_DIRECTIONS FOR THIS TASK_
Your task is to repeat the entries word for word while leaving out the pictures.

_DATA FOR THIS TASK_
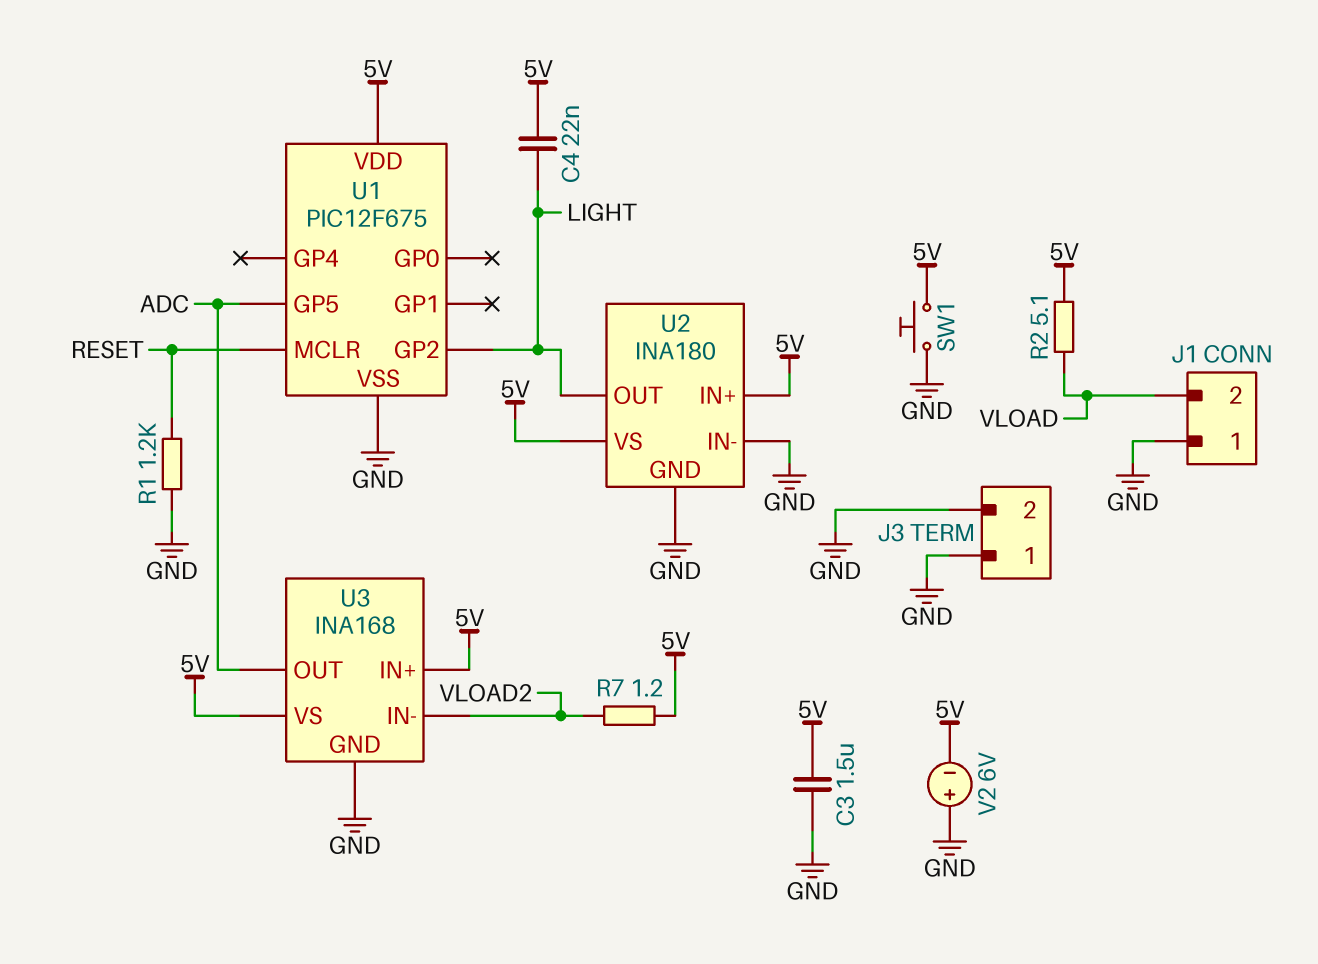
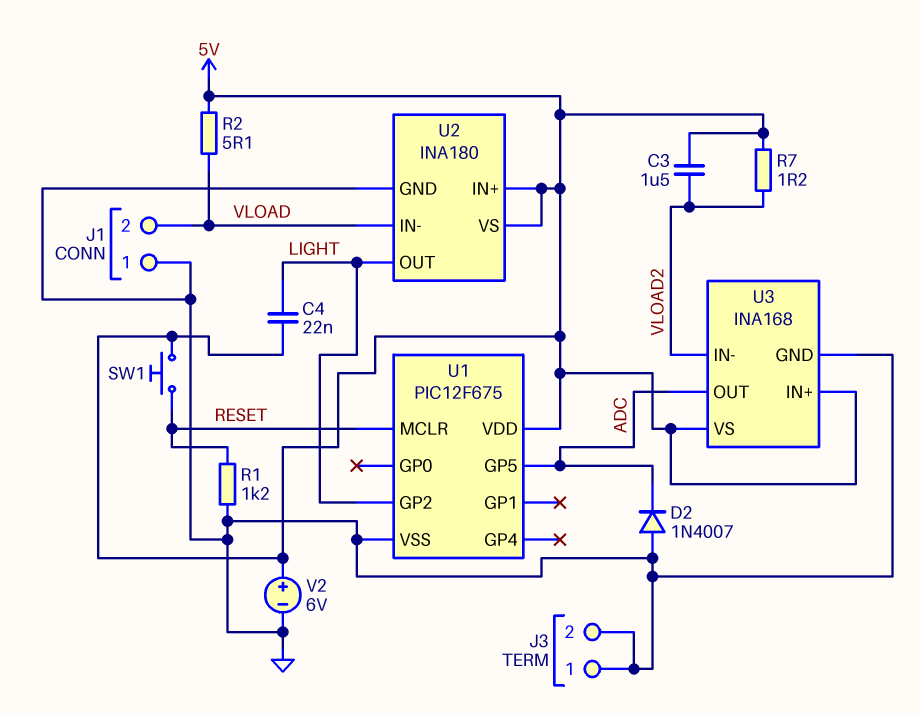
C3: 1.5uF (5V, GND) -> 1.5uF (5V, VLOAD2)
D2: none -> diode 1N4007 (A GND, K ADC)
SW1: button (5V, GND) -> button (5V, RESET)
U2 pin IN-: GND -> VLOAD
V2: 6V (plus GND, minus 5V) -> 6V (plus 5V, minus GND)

_EXERCISE OUTPUT_
C3: 1.5uF (5V, GND) -> 1.5uF (5V, VLOAD2)
D2: none -> diode 1N4007 (A GND, K ADC)
SW1: button (5V, GND) -> button (5V, RESET)
U2 pin IN-: GND -> VLOAD
V2: 6V (plus GND, minus 5V) -> 6V (plus 5V, minus GND)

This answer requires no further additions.